# EXERCISE DESCRIPTION
State how many lines of the material below contain the string "acciaccatura". Reply with the number alone.

# RECORDS SUPPLIED
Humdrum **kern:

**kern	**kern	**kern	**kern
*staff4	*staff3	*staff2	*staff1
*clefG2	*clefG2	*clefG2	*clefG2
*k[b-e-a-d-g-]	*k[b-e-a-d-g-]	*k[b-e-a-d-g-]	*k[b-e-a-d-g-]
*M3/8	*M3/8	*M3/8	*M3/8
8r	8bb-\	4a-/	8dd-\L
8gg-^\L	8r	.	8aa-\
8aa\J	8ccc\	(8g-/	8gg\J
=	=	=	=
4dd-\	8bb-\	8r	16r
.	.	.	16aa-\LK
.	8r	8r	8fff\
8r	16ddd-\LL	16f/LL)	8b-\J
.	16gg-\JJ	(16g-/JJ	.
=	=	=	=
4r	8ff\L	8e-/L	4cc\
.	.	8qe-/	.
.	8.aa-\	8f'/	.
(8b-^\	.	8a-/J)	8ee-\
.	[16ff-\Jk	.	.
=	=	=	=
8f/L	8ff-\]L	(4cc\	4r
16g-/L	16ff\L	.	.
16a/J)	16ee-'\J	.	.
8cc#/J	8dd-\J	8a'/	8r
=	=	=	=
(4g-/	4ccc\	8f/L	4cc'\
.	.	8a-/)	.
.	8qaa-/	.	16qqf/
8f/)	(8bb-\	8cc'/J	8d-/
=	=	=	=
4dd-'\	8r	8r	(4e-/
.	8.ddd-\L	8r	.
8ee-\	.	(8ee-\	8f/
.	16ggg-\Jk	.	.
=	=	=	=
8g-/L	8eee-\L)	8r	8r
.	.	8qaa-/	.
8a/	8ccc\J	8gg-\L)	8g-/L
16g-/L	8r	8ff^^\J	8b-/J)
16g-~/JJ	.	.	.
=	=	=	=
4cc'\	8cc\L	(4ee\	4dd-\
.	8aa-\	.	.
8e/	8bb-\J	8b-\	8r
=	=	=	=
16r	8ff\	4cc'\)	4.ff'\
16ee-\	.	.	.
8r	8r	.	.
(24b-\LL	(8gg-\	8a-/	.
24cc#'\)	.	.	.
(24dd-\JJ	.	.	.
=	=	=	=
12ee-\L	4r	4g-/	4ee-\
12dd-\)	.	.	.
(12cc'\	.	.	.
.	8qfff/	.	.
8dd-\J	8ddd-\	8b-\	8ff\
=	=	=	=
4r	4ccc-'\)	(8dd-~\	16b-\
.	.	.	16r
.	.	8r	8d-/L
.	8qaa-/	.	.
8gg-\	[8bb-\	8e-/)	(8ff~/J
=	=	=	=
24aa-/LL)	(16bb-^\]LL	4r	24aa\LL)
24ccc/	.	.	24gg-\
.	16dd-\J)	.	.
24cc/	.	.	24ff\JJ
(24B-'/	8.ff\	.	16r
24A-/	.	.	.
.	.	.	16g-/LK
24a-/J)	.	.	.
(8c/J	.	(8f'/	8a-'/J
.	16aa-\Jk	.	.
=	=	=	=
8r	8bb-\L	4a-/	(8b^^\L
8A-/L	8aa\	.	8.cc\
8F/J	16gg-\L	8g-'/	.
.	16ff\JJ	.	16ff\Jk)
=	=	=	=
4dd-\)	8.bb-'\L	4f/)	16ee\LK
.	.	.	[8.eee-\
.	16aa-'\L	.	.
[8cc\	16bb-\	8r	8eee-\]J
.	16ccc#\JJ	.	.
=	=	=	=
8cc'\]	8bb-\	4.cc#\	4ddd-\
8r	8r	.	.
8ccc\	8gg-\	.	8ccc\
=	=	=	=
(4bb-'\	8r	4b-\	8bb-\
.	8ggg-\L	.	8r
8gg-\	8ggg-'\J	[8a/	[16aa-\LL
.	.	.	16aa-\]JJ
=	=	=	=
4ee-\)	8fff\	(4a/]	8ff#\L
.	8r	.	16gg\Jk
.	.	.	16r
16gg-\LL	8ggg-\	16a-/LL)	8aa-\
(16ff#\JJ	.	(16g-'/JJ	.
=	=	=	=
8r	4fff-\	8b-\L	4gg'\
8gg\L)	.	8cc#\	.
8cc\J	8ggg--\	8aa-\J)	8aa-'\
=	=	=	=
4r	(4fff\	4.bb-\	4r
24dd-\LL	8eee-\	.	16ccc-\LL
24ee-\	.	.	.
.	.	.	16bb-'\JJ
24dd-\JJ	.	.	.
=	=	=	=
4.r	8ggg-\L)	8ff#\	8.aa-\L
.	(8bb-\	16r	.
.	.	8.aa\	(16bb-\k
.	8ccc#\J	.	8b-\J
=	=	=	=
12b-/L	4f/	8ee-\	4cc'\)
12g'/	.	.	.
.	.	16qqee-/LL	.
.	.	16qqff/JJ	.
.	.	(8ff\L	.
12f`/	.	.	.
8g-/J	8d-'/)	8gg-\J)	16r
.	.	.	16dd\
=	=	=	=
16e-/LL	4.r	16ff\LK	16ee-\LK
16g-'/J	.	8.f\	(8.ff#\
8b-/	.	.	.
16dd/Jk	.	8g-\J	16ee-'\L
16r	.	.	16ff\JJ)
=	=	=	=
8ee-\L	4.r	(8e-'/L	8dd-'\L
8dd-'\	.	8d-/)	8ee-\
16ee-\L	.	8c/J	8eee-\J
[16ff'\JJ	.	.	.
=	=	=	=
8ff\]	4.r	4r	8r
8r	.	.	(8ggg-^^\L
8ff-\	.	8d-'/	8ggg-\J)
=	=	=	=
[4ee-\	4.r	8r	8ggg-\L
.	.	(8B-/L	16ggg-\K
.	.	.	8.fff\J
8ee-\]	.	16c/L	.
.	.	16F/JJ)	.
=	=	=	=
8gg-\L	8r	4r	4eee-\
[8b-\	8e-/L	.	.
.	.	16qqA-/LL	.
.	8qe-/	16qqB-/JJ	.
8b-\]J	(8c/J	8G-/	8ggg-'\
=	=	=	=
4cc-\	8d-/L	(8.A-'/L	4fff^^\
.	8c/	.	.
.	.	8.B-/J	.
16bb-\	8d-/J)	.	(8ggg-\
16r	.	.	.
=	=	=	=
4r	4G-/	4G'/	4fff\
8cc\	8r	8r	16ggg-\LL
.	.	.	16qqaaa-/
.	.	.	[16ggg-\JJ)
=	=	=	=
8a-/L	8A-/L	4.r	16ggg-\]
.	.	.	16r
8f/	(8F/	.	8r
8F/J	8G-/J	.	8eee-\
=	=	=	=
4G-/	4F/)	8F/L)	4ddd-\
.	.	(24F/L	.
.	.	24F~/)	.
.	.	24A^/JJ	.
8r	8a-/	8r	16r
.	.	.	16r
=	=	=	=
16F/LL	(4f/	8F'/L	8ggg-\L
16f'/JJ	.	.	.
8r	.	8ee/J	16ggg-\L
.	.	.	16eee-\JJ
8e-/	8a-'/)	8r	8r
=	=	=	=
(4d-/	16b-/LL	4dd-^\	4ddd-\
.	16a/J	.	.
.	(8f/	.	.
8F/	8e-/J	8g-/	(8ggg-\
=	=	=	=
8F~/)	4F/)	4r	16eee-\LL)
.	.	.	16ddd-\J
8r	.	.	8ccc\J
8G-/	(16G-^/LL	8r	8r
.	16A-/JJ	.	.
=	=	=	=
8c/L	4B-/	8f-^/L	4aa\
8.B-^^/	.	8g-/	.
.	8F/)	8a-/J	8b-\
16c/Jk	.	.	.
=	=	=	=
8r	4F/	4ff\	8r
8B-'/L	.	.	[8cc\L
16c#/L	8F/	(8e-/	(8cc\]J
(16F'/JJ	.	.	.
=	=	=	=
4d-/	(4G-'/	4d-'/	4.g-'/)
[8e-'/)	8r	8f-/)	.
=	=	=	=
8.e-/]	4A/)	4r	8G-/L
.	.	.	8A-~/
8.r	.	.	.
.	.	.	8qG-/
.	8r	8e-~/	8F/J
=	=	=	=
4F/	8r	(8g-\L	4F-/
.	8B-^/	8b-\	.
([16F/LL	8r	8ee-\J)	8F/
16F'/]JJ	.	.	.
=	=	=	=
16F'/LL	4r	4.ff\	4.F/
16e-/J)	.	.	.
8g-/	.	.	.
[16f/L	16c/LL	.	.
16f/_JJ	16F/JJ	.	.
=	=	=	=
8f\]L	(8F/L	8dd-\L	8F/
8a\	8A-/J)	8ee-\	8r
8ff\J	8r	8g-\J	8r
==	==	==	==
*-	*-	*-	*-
---
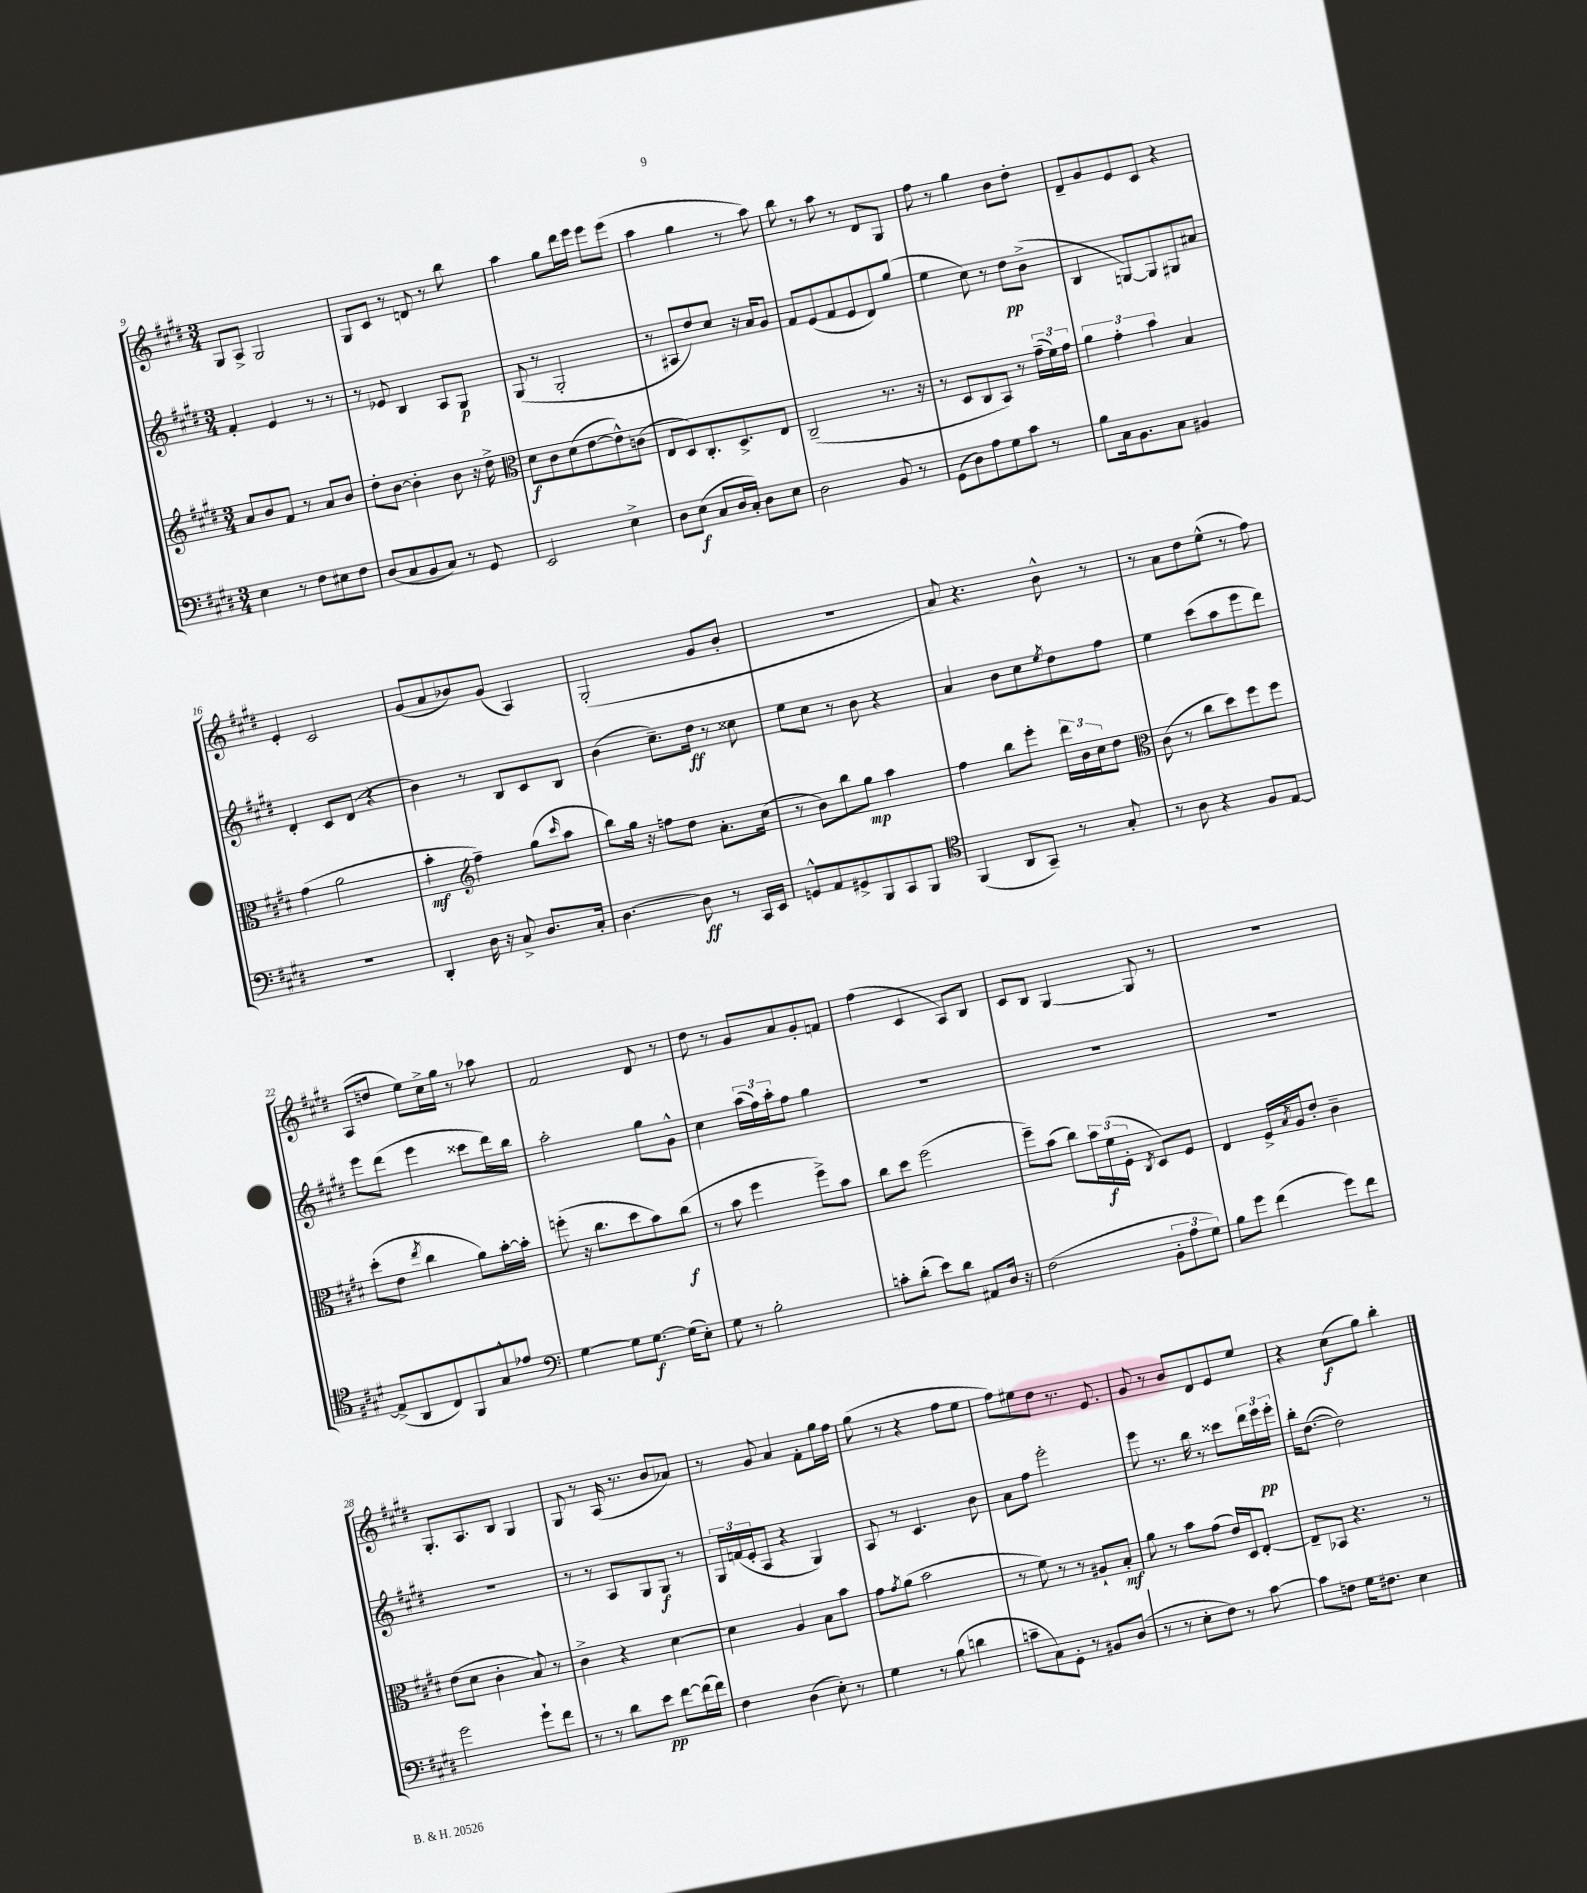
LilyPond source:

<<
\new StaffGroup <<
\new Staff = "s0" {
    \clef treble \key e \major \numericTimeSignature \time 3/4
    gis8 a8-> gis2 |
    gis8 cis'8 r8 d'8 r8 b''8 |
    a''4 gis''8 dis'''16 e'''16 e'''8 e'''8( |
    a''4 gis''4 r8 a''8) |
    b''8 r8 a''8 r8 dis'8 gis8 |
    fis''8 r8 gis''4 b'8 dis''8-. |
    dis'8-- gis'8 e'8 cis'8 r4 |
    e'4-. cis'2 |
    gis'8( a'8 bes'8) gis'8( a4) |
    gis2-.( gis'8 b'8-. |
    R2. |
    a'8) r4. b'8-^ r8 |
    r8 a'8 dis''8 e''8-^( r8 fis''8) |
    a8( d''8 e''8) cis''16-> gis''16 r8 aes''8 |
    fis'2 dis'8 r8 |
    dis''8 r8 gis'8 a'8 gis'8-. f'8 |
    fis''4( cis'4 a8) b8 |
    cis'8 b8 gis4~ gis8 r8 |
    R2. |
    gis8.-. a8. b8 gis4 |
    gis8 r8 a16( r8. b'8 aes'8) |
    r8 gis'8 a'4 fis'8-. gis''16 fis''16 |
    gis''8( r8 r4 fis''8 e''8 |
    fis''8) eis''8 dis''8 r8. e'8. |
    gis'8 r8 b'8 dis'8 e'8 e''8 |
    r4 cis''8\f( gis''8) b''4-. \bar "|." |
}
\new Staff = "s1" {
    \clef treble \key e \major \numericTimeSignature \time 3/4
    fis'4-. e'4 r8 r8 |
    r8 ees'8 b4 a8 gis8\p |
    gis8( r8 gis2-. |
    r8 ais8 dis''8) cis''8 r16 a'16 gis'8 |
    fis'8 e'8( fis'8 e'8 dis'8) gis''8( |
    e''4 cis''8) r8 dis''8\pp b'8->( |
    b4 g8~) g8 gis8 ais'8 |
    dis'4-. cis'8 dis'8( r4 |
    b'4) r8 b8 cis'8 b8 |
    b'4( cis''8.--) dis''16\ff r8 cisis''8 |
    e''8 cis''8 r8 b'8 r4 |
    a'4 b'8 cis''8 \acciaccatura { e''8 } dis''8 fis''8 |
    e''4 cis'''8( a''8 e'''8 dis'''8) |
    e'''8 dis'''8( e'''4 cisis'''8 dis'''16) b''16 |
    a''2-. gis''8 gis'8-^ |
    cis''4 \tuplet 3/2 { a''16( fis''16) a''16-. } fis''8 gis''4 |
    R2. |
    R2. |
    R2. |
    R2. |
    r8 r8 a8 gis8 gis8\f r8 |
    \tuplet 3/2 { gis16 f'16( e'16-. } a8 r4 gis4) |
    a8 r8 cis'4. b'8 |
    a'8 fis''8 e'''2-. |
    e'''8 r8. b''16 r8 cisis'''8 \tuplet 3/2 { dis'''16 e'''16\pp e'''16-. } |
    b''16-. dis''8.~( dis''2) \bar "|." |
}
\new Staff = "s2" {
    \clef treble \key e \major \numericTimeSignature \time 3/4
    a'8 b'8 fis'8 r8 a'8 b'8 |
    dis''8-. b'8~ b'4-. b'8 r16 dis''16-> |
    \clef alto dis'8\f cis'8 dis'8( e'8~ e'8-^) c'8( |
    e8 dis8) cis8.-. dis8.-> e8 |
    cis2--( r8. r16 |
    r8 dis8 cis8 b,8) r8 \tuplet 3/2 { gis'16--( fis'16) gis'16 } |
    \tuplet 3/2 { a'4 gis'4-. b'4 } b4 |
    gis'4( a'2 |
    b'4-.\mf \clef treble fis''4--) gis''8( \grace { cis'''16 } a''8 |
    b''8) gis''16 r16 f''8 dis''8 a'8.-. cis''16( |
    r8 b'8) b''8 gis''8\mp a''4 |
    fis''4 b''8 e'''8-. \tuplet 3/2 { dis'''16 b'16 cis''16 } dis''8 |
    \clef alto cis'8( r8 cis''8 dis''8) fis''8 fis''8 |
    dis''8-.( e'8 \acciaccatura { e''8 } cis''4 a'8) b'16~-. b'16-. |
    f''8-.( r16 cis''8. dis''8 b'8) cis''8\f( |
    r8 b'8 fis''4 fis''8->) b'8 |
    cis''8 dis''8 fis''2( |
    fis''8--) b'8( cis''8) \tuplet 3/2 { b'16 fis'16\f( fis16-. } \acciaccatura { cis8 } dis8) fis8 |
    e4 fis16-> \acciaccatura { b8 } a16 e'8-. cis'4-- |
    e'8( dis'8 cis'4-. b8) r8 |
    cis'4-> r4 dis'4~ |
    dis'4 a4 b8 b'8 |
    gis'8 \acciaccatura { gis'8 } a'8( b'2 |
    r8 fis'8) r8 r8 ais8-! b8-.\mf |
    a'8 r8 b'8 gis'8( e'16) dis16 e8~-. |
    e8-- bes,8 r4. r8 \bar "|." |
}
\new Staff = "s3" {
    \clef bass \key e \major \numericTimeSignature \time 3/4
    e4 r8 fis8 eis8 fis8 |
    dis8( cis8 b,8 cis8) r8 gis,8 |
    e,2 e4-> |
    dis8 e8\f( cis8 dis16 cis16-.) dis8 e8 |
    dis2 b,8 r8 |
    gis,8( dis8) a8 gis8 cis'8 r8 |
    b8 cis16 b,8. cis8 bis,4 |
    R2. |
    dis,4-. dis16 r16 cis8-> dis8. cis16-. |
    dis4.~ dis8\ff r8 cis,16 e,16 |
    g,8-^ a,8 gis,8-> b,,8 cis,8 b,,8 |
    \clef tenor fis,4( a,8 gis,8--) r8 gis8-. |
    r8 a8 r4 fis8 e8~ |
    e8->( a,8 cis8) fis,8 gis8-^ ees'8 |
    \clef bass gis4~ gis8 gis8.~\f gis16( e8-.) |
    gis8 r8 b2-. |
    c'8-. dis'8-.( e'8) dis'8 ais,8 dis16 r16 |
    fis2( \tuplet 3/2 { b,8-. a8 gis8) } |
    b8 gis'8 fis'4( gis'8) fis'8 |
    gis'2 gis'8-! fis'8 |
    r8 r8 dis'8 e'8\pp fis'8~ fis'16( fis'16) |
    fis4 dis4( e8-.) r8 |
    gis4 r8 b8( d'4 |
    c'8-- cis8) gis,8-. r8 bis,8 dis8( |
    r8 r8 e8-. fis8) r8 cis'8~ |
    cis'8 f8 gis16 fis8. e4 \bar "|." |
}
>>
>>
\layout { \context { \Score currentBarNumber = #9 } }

# RIGHT ANSWER
5